| Your assignment |
Starting at the line that contains "C8: 2.2uF (-12V, GND) -> 680nF (-12V, GND)", return every line through the end of the entries below, exactly and with nothing else.

| Entries provided |
▼

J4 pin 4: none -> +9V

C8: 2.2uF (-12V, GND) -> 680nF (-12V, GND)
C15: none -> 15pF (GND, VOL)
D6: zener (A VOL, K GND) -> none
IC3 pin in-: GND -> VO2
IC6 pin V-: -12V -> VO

▲

| Exercise output |
C8: 2.2uF (-12V, GND) -> 680nF (-12V, GND)
C15: none -> 15pF (GND, VOL)
D6: zener (A VOL, K GND) -> none
IC3 pin in-: GND -> VO2
IC6 pin V-: -12V -> VO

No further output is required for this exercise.